GIVEN DATA.
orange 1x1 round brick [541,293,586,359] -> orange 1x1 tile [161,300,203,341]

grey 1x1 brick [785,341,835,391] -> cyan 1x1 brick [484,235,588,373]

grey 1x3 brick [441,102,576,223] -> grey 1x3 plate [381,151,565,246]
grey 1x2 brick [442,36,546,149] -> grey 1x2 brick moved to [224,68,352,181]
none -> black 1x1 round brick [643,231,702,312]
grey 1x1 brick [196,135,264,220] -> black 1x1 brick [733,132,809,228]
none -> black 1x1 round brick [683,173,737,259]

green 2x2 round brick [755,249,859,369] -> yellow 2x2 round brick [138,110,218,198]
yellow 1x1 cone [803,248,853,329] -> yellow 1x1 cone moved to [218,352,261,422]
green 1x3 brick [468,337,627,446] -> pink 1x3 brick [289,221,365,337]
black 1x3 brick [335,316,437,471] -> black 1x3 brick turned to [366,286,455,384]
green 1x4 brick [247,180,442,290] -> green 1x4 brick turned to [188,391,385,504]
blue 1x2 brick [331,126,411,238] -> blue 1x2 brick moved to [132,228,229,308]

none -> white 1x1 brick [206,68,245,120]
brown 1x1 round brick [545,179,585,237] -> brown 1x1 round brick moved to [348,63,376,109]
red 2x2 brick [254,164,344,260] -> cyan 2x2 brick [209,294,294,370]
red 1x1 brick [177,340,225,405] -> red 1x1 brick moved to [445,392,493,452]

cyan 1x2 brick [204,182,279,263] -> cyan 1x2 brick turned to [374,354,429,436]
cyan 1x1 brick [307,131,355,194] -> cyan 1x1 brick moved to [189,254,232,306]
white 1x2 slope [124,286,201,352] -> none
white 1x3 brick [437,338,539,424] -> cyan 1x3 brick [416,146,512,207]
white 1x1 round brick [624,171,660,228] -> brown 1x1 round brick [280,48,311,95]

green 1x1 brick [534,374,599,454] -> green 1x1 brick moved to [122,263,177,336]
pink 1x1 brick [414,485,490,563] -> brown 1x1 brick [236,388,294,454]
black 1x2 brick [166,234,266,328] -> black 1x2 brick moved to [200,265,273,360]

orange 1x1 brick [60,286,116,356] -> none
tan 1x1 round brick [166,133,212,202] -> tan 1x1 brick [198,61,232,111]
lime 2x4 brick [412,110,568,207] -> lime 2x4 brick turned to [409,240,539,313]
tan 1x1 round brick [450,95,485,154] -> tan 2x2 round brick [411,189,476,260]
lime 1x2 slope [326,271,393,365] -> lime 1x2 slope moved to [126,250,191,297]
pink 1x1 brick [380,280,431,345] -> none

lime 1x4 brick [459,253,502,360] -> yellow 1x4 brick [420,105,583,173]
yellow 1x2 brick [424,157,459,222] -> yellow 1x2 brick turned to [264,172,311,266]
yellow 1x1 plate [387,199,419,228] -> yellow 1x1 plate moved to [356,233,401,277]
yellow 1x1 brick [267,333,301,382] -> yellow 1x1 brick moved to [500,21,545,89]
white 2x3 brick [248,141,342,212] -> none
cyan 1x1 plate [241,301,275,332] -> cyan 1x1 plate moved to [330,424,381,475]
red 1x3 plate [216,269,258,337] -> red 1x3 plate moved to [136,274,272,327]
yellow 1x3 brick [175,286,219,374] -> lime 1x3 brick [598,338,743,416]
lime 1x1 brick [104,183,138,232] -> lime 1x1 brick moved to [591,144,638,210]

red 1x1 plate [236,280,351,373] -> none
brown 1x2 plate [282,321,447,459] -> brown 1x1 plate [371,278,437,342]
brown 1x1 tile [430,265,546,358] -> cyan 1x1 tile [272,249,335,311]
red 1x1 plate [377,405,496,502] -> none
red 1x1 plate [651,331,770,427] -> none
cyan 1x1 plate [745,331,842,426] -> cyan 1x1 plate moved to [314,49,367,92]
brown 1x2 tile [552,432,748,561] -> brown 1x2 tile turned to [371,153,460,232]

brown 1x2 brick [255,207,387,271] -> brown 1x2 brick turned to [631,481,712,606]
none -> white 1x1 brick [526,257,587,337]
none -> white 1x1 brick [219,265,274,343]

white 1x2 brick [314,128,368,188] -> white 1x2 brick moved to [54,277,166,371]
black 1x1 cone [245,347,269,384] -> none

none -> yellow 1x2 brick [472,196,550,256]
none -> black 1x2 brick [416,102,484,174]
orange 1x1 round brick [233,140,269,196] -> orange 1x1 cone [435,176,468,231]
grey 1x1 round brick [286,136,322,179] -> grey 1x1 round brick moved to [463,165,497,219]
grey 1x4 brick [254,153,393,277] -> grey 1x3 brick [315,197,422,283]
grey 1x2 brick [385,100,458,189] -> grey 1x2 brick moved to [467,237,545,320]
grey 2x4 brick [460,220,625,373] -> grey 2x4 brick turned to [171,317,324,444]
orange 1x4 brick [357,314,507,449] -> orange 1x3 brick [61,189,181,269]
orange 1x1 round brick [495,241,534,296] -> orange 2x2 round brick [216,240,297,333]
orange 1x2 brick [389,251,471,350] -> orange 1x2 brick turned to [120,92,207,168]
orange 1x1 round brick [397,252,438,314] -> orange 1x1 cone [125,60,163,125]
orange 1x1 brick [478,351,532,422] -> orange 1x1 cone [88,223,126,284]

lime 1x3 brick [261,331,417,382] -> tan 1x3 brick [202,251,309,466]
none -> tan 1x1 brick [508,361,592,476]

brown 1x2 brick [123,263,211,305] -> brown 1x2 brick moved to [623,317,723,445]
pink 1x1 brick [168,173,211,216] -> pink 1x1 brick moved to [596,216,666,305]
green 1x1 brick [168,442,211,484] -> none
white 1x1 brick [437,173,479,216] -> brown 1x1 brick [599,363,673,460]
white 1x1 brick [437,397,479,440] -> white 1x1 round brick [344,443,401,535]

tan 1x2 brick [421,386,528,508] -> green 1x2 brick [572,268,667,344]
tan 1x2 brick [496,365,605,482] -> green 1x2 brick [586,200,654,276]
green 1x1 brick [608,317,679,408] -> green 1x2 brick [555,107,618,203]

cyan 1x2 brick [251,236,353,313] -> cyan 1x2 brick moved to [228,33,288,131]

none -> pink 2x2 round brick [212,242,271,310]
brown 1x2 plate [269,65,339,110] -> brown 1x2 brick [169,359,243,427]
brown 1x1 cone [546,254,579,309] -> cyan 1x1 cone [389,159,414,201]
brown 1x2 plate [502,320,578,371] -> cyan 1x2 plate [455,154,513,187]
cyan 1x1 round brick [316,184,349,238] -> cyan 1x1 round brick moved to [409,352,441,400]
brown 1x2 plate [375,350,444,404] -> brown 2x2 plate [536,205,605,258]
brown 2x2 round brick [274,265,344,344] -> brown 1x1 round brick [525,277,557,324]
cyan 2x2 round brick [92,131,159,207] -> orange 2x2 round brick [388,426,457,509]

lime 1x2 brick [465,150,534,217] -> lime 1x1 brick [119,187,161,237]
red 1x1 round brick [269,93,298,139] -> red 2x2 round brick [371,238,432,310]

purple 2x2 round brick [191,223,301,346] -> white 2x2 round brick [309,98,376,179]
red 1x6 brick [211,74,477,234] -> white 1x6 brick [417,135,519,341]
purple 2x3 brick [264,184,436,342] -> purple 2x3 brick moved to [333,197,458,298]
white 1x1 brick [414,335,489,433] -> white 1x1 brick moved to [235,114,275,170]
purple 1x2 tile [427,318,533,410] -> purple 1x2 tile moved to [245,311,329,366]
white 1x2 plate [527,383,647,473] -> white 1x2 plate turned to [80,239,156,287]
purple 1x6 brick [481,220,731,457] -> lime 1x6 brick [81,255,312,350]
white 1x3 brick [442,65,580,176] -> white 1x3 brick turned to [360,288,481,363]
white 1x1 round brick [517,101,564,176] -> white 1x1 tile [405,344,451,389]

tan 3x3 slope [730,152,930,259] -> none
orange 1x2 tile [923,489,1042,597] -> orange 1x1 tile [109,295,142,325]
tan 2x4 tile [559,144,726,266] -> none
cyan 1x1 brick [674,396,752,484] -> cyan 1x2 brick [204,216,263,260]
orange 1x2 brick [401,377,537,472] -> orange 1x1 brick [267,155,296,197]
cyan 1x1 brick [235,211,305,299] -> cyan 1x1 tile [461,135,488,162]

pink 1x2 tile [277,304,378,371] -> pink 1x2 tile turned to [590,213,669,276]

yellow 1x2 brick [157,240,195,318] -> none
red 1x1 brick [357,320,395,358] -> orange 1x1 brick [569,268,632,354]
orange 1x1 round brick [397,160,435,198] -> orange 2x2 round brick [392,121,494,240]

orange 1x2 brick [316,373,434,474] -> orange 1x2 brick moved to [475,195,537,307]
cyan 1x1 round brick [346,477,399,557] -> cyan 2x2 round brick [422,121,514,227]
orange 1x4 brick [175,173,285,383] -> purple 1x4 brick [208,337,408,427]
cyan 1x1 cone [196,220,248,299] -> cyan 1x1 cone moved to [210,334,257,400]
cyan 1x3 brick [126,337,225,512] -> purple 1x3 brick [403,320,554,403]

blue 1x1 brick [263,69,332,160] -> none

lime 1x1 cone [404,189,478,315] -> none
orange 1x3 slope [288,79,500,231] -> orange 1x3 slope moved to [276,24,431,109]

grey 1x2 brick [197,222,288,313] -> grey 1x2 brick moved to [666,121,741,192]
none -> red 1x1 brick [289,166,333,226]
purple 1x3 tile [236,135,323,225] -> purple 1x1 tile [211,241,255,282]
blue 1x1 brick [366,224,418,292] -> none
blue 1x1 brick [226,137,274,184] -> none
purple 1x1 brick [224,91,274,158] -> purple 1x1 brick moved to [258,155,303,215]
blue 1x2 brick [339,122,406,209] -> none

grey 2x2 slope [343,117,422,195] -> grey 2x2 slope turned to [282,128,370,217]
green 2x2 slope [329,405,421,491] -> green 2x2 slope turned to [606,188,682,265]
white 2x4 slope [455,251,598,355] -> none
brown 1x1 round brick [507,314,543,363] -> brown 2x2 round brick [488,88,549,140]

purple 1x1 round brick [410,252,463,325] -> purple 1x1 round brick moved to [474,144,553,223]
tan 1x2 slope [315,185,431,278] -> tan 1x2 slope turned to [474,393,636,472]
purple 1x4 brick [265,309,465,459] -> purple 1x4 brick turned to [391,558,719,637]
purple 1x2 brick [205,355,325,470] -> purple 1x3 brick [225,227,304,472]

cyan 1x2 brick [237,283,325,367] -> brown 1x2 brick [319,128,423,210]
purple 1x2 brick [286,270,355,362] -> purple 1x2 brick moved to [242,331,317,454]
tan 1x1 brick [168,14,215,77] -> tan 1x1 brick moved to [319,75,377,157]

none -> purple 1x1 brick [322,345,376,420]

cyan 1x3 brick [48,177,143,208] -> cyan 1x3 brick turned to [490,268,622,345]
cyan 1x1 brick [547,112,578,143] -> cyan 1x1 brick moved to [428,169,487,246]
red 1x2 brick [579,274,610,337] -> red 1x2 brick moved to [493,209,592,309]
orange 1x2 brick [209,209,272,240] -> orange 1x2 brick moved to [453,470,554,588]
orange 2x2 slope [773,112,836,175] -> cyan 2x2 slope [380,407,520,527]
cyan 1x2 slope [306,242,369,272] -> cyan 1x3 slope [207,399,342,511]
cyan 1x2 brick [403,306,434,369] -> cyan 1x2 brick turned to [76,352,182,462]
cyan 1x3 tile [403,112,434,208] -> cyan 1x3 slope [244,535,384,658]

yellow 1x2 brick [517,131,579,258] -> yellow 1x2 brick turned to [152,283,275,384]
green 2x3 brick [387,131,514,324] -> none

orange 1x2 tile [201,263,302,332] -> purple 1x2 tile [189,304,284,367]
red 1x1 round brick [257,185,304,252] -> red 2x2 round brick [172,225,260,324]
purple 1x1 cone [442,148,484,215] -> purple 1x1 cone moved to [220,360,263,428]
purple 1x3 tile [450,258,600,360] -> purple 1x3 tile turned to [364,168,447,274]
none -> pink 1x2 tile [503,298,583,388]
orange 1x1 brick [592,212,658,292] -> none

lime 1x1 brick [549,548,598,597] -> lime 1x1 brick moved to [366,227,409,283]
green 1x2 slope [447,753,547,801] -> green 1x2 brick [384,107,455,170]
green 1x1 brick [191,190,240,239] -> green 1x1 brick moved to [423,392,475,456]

TASK DIRECTIONS. Return exactly the lines above from the line that has "green 2x2 slope [329,405,421,491]" through the line that has "tan 1x2 slope [315,185,431,278]", inclusive, and nothing else.

ANSWER FOR THE TASK.
green 2x2 slope [329,405,421,491] -> green 2x2 slope turned to [606,188,682,265]
white 2x4 slope [455,251,598,355] -> none
brown 1x1 round brick [507,314,543,363] -> brown 2x2 round brick [488,88,549,140]

purple 1x1 round brick [410,252,463,325] -> purple 1x1 round brick moved to [474,144,553,223]
tan 1x2 slope [315,185,431,278] -> tan 1x2 slope turned to [474,393,636,472]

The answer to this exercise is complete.